= What the task asks =
Would you transcribe the data word for word?

[Coordinate-based change listings]
# # # #
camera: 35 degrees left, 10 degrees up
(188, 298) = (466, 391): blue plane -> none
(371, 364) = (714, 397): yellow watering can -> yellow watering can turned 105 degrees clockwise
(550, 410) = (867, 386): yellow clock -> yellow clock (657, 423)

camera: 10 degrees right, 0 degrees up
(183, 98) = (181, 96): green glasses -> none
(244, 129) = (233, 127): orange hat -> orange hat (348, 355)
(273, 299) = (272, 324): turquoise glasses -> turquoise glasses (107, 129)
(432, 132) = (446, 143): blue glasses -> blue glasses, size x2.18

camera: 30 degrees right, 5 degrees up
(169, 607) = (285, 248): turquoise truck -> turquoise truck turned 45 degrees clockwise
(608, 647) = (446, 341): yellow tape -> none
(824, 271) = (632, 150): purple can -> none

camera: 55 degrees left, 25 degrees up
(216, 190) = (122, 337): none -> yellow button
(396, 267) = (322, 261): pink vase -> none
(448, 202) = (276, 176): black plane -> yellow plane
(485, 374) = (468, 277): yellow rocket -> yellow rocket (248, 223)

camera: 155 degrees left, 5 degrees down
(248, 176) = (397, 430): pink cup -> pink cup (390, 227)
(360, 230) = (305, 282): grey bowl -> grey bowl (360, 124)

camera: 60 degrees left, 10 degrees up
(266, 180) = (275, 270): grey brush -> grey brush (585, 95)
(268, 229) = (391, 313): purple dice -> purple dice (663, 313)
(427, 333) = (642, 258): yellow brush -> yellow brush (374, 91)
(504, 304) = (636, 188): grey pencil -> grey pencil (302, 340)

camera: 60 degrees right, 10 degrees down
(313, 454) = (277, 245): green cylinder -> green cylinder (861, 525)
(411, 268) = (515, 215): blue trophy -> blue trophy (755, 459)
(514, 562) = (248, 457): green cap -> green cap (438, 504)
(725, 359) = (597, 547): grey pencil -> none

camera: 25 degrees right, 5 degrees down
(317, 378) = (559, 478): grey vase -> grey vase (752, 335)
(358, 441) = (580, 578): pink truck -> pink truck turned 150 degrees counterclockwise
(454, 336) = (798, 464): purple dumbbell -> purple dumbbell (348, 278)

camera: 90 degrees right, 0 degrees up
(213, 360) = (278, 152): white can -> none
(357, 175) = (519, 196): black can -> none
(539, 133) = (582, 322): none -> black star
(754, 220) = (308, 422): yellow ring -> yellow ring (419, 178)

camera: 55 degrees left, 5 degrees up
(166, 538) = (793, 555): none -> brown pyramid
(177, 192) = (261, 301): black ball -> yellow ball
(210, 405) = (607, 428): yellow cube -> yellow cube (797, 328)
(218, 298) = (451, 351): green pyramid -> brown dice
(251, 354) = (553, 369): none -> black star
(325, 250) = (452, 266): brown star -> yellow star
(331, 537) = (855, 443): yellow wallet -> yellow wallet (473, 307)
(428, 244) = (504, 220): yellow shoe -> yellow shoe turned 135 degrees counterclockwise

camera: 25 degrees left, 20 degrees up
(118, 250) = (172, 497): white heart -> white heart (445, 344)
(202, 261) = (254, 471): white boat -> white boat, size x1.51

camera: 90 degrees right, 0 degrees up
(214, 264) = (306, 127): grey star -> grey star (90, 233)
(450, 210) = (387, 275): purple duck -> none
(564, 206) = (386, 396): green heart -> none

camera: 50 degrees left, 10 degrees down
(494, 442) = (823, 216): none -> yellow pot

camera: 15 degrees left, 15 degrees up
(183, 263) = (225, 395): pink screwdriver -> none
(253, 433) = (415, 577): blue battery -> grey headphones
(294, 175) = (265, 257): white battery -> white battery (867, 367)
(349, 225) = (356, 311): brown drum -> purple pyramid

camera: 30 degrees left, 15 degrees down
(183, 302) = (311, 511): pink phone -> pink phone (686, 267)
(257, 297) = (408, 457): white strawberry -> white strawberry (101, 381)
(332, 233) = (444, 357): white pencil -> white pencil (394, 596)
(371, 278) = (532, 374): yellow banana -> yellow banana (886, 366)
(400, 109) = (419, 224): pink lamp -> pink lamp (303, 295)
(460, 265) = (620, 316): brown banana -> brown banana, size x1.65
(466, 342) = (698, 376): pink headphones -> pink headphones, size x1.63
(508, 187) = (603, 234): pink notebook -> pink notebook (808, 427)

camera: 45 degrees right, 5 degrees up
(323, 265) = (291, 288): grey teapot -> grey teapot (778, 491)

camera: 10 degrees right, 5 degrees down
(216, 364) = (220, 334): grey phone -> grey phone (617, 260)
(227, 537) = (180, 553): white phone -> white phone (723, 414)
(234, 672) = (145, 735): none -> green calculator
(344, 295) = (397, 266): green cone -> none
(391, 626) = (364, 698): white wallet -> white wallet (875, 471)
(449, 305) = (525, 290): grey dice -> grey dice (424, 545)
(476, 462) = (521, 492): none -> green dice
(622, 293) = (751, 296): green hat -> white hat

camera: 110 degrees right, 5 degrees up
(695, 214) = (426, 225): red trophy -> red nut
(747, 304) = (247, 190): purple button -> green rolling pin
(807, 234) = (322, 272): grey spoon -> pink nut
# # # #
= Reply to the exercise =
camera: 35 degrees left, 10 degrees up
(188, 298) = (466, 391): blue plane -> none
(371, 364) = (714, 397): yellow watering can -> yellow watering can turned 105 degrees clockwise
(550, 410) = (867, 386): yellow clock -> yellow clock (657, 423)

camera: 10 degrees right, 0 degrees up
(183, 98) = (181, 96): green glasses -> none
(244, 129) = (233, 127): orange hat -> orange hat (348, 355)
(273, 299) = (272, 324): turquoise glasses -> turquoise glasses (107, 129)
(432, 132) = (446, 143): blue glasses -> blue glasses, size x2.18

camera: 30 degrees right, 5 degrees up
(169, 607) = (285, 248): turquoise truck -> turquoise truck turned 45 degrees clockwise
(608, 647) = (446, 341): yellow tape -> none
(824, 271) = (632, 150): purple can -> none

camera: 55 degrees left, 25 degrees up
(216, 190) = (122, 337): none -> yellow button
(396, 267) = (322, 261): pink vase -> none
(448, 202) = (276, 176): black plane -> yellow plane
(485, 374) = (468, 277): yellow rocket -> yellow rocket (248, 223)

camera: 155 degrees left, 5 degrees down
(248, 176) = (397, 430): pink cup -> pink cup (390, 227)
(360, 230) = (305, 282): grey bowl -> grey bowl (360, 124)

camera: 60 degrees left, 10 degrees up
(266, 180) = (275, 270): grey brush -> grey brush (585, 95)
(268, 229) = (391, 313): purple dice -> purple dice (663, 313)
(427, 333) = (642, 258): yellow brush -> yellow brush (374, 91)
(504, 304) = (636, 188): grey pencil -> grey pencil (302, 340)

camera: 60 degrees right, 10 degrees down
(313, 454) = (277, 245): green cylinder -> green cylinder (861, 525)
(411, 268) = (515, 215): blue trophy -> blue trophy (755, 459)
(514, 562) = (248, 457): green cap -> green cap (438, 504)
(725, 359) = (597, 547): grey pencil -> none

camera: 25 degrees right, 5 degrees down
(317, 378) = (559, 478): grey vase -> grey vase (752, 335)
(358, 441) = (580, 578): pink truck -> pink truck turned 150 degrees counterclockwise
(454, 336) = (798, 464): purple dumbbell -> purple dumbbell (348, 278)

camera: 90 degrees right, 0 degrees up
(213, 360) = (278, 152): white can -> none
(357, 175) = (519, 196): black can -> none
(539, 133) = (582, 322): none -> black star
(754, 220) = (308, 422): yellow ring -> yellow ring (419, 178)

camera: 55 degrees left, 5 degrees up
(166, 538) = (793, 555): none -> brown pyramid
(177, 192) = (261, 301): black ball -> yellow ball
(210, 405) = (607, 428): yellow cube -> yellow cube (797, 328)
(218, 298) = (451, 351): green pyramid -> brown dice
(251, 354) = (553, 369): none -> black star
(325, 250) = (452, 266): brown star -> yellow star
(331, 537) = (855, 443): yellow wallet -> yellow wallet (473, 307)
(428, 244) = (504, 220): yellow shoe -> yellow shoe turned 135 degrees counterclockwise

camera: 25 degrees left, 20 degrees up
(118, 250) = (172, 497): white heart -> white heart (445, 344)
(202, 261) = (254, 471): white boat -> white boat, size x1.51

camera: 90 degrees right, 0 degrees up
(214, 264) = (306, 127): grey star -> grey star (90, 233)
(450, 210) = (387, 275): purple duck -> none
(564, 206) = (386, 396): green heart -> none

camera: 50 degrees left, 10 degrees down
(494, 442) = (823, 216): none -> yellow pot

camera: 15 degrees left, 15 degrees up
(183, 263) = (225, 395): pink screwdriver -> none
(253, 433) = (415, 577): blue battery -> grey headphones
(294, 175) = (265, 257): white battery -> white battery (867, 367)
(349, 225) = (356, 311): brown drum -> purple pyramid

camera: 30 degrees left, 15 degrees down
(183, 302) = (311, 511): pink phone -> pink phone (686, 267)
(257, 297) = (408, 457): white strawberry -> white strawberry (101, 381)
(332, 233) = (444, 357): white pencil -> white pencil (394, 596)
(371, 278) = (532, 374): yellow banana -> yellow banana (886, 366)
(400, 109) = (419, 224): pink lamp -> pink lamp (303, 295)
(460, 265) = (620, 316): brown banana -> brown banana, size x1.65
(466, 342) = (698, 376): pink headphones -> pink headphones, size x1.63
(508, 187) = (603, 234): pink notebook -> pink notebook (808, 427)

camera: 45 degrees right, 5 degrees up
(323, 265) = (291, 288): grey teapot -> grey teapot (778, 491)

camera: 10 degrees right, 5 degrees down
(216, 364) = (220, 334): grey phone -> grey phone (617, 260)
(227, 537) = (180, 553): white phone -> white phone (723, 414)
(234, 672) = (145, 735): none -> green calculator
(344, 295) = (397, 266): green cone -> none
(391, 626) = (364, 698): white wallet -> white wallet (875, 471)
(449, 305) = (525, 290): grey dice -> grey dice (424, 545)
(476, 462) = (521, 492): none -> green dice
(622, 293) = (751, 296): green hat -> white hat

camera: 110 degrees right, 5 degrees up
(695, 214) = (426, 225): red trophy -> red nut
(747, 304) = (247, 190): purple button -> green rolling pin
(807, 234) = (322, 272): grey spoon -> pink nut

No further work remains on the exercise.